Exercise description: From the listing below, retype exactly the line holding "RADIO3 pin CSN: 9 -> 10", the line holding "RGB1 pin R: D26 -> TX0", and the lines between them; skip everything else.

------------------------------------

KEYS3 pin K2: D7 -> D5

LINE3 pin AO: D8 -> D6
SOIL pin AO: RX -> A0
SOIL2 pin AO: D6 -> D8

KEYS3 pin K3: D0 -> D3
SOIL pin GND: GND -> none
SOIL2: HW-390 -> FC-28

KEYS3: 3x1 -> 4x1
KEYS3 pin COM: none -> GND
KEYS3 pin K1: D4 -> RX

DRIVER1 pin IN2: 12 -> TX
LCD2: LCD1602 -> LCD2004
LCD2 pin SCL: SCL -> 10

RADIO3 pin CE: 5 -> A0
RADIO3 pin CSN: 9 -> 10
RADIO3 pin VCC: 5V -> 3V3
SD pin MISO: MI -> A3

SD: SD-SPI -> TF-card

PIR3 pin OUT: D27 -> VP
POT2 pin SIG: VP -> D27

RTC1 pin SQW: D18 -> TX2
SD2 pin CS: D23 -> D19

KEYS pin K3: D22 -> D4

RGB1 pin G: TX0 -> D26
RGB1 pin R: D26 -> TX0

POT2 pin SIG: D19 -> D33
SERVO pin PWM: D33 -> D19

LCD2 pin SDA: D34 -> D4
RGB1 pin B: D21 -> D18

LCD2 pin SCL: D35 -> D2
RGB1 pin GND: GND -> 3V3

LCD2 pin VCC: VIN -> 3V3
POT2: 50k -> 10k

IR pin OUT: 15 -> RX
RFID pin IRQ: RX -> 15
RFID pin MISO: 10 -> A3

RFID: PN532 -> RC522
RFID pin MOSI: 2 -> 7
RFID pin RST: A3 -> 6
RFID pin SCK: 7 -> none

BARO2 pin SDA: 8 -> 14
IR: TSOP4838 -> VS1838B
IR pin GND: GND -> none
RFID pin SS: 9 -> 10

------------------------------------

Completed task:
RADIO3 pin CSN: 9 -> 10
RADIO3 pin VCC: 5V -> 3V3
SD pin MISO: MI -> A3

SD: SD-SPI -> TF-card

PIR3 pin OUT: D27 -> VP
POT2 pin SIG: VP -> D27

RTC1 pin SQW: D18 -> TX2
SD2 pin CS: D23 -> D19

KEYS pin K3: D22 -> D4

RGB1 pin G: TX0 -> D26
RGB1 pin R: D26 -> TX0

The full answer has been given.